[Prompt]
Reproduce every entry below without changing a single character, keeping each line as it appears.

[Stored records]
#####

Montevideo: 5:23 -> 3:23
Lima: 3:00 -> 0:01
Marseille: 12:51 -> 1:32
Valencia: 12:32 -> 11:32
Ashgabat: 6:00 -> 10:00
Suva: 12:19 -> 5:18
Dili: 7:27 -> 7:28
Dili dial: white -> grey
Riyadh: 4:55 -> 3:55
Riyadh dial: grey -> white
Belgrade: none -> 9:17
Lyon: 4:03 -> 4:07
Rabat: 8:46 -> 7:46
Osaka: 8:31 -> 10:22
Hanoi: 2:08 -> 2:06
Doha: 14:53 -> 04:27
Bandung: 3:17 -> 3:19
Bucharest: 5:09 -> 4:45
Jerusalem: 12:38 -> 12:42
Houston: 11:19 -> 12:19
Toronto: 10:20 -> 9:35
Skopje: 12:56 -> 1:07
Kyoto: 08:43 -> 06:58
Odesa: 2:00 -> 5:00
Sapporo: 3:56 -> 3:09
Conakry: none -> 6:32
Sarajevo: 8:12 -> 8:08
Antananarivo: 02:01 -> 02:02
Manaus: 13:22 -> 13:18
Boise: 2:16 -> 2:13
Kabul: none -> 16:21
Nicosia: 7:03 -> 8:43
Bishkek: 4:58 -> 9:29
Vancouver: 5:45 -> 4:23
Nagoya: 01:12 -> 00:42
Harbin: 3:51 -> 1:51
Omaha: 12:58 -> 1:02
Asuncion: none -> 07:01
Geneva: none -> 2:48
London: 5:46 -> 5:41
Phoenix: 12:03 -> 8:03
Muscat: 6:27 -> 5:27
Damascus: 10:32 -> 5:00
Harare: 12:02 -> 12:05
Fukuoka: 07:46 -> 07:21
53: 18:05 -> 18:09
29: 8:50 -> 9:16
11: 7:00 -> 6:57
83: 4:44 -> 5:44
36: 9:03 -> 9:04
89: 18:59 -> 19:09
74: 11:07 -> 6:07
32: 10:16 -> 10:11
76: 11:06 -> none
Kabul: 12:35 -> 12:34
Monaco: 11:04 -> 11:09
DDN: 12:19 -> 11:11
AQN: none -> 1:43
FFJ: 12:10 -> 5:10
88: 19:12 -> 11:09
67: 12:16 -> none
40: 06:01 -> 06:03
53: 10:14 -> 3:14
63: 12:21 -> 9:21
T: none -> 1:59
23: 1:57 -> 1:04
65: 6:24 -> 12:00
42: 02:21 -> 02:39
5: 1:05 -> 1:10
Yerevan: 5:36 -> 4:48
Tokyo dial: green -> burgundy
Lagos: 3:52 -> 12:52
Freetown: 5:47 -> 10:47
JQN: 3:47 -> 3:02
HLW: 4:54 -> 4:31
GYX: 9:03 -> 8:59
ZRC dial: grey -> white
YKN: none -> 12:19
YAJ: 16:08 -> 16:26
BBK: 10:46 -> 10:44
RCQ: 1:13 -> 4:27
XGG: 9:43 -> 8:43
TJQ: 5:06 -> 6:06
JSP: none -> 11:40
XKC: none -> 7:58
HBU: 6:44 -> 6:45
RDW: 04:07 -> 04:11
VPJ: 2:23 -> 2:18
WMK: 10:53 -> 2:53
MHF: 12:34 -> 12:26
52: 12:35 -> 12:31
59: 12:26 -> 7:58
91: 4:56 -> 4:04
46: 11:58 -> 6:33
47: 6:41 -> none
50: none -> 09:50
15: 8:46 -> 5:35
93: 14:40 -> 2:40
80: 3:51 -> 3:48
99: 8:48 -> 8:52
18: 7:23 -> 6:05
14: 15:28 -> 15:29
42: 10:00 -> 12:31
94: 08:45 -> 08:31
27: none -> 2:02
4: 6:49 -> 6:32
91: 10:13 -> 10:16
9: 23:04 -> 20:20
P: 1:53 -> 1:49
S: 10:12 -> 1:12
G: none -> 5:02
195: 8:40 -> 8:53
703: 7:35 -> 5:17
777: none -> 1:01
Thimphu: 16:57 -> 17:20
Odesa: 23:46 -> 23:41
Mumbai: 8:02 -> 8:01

#####

[Exercise response]
Montevideo: 5:23 -> 3:23
Lima: 3:00 -> 0:01
Marseille: 12:51 -> 1:32
Valencia: 12:32 -> 11:32
Ashgabat: 6:00 -> 10:00
Suva: 12:19 -> 5:18
Dili: 7:27 -> 7:28
Dili dial: white -> grey
Riyadh: 4:55 -> 3:55
Riyadh dial: grey -> white
Belgrade: none -> 9:17
Lyon: 4:03 -> 4:07
Rabat: 8:46 -> 7:46
Osaka: 8:31 -> 10:22
Hanoi: 2:08 -> 2:06
Doha: 14:53 -> 04:27
Bandung: 3:17 -> 3:19
Bucharest: 5:09 -> 4:45
Jerusalem: 12:38 -> 12:42
Houston: 11:19 -> 12:19
Toronto: 10:20 -> 9:35
Skopje: 12:56 -> 1:07
Kyoto: 08:43 -> 06:58
Odesa: 2:00 -> 5:00
Sapporo: 3:56 -> 3:09
Conakry: none -> 6:32
Sarajevo: 8:12 -> 8:08
Antananarivo: 02:01 -> 02:02
Manaus: 13:22 -> 13:18
Boise: 2:16 -> 2:13
Kabul: none -> 16:21
Nicosia: 7:03 -> 8:43
Bishkek: 4:58 -> 9:29
Vancouver: 5:45 -> 4:23
Nagoya: 01:12 -> 00:42
Harbin: 3:51 -> 1:51
Omaha: 12:58 -> 1:02
Asuncion: none -> 07:01
Geneva: none -> 2:48
London: 5:46 -> 5:41
Phoenix: 12:03 -> 8:03
Muscat: 6:27 -> 5:27
Damascus: 10:32 -> 5:00
Harare: 12:02 -> 12:05
Fukuoka: 07:46 -> 07:21
53: 18:05 -> 18:09
29: 8:50 -> 9:16
11: 7:00 -> 6:57
83: 4:44 -> 5:44
36: 9:03 -> 9:04
89: 18:59 -> 19:09
74: 11:07 -> 6:07
32: 10:16 -> 10:11
76: 11:06 -> none
Kabul: 12:35 -> 12:34
Monaco: 11:04 -> 11:09
DDN: 12:19 -> 11:11
AQN: none -> 1:43
FFJ: 12:10 -> 5:10
88: 19:12 -> 11:09
67: 12:16 -> none
40: 06:01 -> 06:03
53: 10:14 -> 3:14
63: 12:21 -> 9:21
T: none -> 1:59
23: 1:57 -> 1:04
65: 6:24 -> 12:00
42: 02:21 -> 02:39
5: 1:05 -> 1:10
Yerevan: 5:36 -> 4:48
Tokyo dial: green -> burgundy
Lagos: 3:52 -> 12:52
Freetown: 5:47 -> 10:47
JQN: 3:47 -> 3:02
HLW: 4:54 -> 4:31
GYX: 9:03 -> 8:59
ZRC dial: grey -> white
YKN: none -> 12:19
YAJ: 16:08 -> 16:26
BBK: 10:46 -> 10:44
RCQ: 1:13 -> 4:27
XGG: 9:43 -> 8:43
TJQ: 5:06 -> 6:06
JSP: none -> 11:40
XKC: none -> 7:58
HBU: 6:44 -> 6:45
RDW: 04:07 -> 04:11
VPJ: 2:23 -> 2:18
WMK: 10:53 -> 2:53
MHF: 12:34 -> 12:26
52: 12:35 -> 12:31
59: 12:26 -> 7:58
91: 4:56 -> 4:04
46: 11:58 -> 6:33
47: 6:41 -> none
50: none -> 09:50
15: 8:46 -> 5:35
93: 14:40 -> 2:40
80: 3:51 -> 3:48
99: 8:48 -> 8:52
18: 7:23 -> 6:05
14: 15:28 -> 15:29
42: 10:00 -> 12:31
94: 08:45 -> 08:31
27: none -> 2:02
4: 6:49 -> 6:32
91: 10:13 -> 10:16
9: 23:04 -> 20:20
P: 1:53 -> 1:49
S: 10:12 -> 1:12
G: none -> 5:02
195: 8:40 -> 8:53
703: 7:35 -> 5:17
777: none -> 1:01
Thimphu: 16:57 -> 17:20
Odesa: 23:46 -> 23:41
Mumbai: 8:02 -> 8:01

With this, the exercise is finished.